━━━ データ ━━━
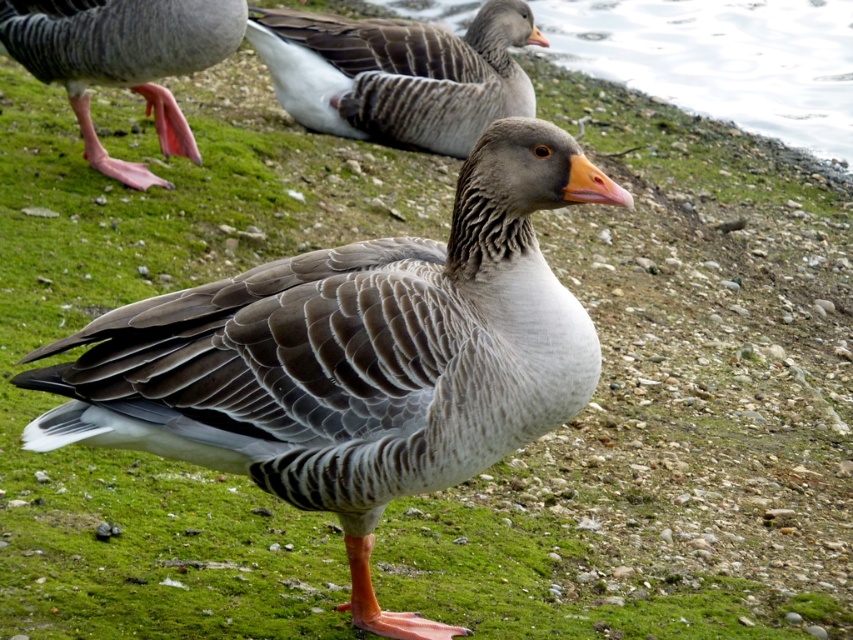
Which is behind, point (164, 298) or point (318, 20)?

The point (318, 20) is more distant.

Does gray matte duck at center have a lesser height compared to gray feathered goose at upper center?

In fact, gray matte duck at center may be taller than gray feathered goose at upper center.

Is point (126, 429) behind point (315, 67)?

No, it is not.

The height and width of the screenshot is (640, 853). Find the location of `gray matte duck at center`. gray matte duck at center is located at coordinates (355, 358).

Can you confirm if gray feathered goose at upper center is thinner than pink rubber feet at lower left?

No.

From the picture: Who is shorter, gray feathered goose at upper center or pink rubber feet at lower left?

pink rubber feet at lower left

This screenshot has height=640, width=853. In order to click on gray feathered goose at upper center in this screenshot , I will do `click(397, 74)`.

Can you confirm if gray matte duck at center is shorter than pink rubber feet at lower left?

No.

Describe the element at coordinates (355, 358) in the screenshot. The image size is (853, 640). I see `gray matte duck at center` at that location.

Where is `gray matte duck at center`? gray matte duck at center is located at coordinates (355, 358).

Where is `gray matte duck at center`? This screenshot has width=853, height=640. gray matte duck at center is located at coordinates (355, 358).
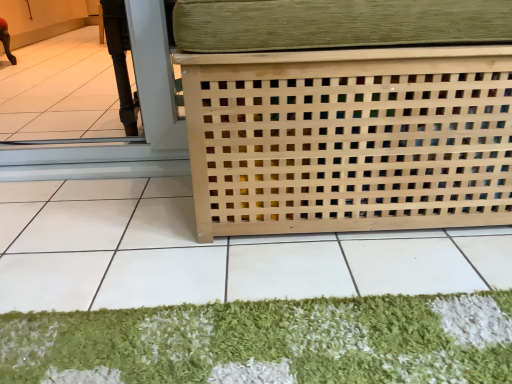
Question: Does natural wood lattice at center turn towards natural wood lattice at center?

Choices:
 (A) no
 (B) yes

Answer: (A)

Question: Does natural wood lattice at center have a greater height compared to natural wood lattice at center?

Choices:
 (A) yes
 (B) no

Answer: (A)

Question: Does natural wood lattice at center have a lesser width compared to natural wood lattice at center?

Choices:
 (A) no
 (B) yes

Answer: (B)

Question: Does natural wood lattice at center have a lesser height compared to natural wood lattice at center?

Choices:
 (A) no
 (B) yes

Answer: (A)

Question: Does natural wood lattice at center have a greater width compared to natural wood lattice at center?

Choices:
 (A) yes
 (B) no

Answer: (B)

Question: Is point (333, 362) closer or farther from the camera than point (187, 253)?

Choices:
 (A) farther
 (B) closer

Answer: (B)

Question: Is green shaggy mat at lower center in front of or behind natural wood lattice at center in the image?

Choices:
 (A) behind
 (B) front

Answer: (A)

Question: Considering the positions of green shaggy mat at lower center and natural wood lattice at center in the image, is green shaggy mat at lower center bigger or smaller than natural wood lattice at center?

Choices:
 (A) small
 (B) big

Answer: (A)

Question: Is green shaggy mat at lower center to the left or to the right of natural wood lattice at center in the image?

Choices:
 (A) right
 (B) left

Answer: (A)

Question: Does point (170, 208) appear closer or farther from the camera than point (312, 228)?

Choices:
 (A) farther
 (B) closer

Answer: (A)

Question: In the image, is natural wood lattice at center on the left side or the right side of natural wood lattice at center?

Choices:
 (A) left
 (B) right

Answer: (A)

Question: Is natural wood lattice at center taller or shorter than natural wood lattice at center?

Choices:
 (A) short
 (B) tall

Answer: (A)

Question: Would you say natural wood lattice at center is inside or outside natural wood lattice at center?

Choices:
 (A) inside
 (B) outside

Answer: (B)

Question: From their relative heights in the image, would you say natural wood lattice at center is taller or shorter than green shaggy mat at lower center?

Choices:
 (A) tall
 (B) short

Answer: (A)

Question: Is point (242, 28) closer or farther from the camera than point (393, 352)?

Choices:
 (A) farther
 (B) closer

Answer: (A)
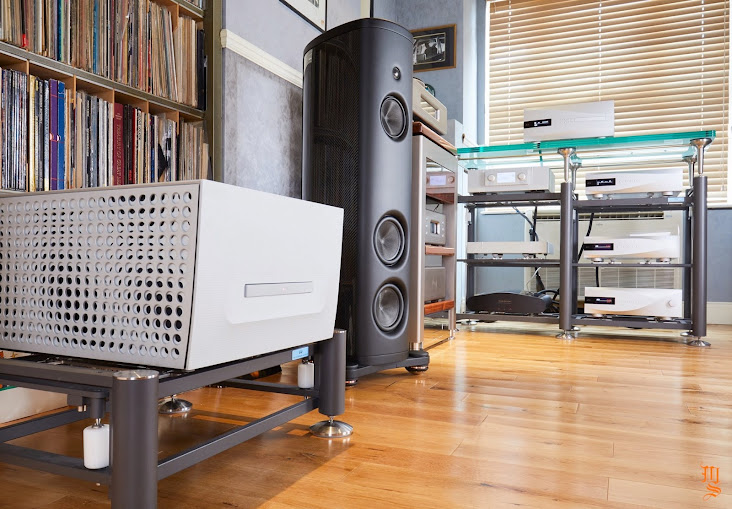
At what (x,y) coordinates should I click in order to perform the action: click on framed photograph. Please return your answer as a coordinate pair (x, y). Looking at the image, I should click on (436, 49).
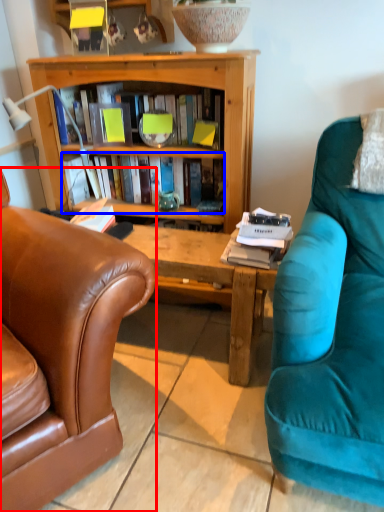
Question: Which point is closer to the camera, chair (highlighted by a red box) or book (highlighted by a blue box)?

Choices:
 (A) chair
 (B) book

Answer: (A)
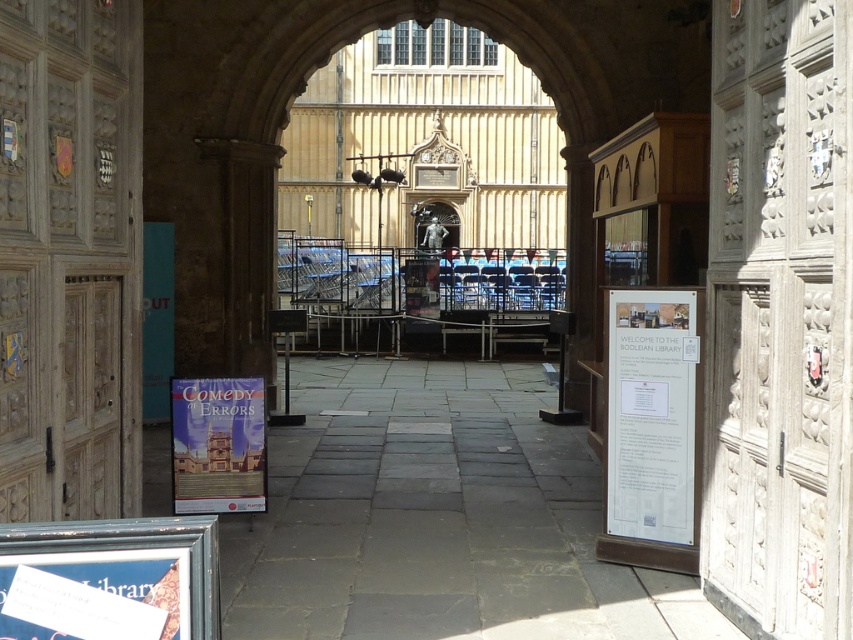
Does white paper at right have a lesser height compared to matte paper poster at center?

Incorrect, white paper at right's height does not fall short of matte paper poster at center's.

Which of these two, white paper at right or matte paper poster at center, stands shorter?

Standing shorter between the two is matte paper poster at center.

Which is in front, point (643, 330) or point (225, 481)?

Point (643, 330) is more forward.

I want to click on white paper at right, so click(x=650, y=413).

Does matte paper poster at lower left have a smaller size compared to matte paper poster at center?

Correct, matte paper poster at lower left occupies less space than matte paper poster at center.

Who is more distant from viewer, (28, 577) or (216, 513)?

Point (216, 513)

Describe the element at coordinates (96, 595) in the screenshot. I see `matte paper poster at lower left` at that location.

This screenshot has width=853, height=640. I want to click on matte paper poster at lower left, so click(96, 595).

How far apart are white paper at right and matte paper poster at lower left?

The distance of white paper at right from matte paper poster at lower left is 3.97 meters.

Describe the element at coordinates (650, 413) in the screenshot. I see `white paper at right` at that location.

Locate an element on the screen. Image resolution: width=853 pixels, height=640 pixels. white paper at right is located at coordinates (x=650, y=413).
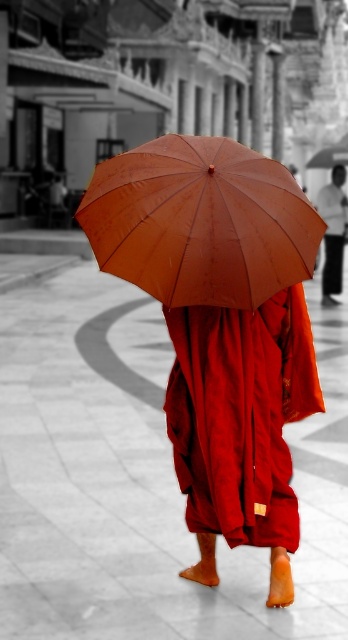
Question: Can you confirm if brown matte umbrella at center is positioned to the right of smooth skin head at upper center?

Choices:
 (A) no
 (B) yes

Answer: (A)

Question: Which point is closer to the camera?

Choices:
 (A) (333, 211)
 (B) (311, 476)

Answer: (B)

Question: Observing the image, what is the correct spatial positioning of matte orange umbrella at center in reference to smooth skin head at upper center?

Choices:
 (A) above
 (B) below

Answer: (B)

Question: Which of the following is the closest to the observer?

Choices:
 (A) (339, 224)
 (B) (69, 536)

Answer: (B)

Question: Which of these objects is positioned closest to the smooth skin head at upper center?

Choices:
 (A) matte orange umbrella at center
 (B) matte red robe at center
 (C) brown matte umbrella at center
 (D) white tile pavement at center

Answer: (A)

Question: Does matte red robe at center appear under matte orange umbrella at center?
━━━
作業内容: 「Correct, matte paper」を含む行から「Question: Can you」を含む行まで、両端の行を含めて一字一句そのまま再現せよ。画像は出力から除くこと。

出力結果:
Correct, matte paper poster at lower left occupies less space than matte paper poster at center.

Who is more distant from viewer, (28, 577) or (216, 513)?

Point (216, 513)

Describe the element at coordinates (96, 595) in the screenshot. I see `matte paper poster at lower left` at that location.

This screenshot has width=853, height=640. I want to click on matte paper poster at lower left, so click(96, 595).

How far apart are white paper at right and matte paper poster at lower left?

The distance of white paper at right from matte paper poster at lower left is 3.97 meters.

Describe the element at coordinates (650, 413) in the screenshot. I see `white paper at right` at that location.

Locate an element on the screen. Image resolution: width=853 pixels, height=640 pixels. white paper at right is located at coordinates (x=650, y=413).
Question: Can you confirm if brown matte umbrella at center is positioned to the right of smooth skin head at upper center?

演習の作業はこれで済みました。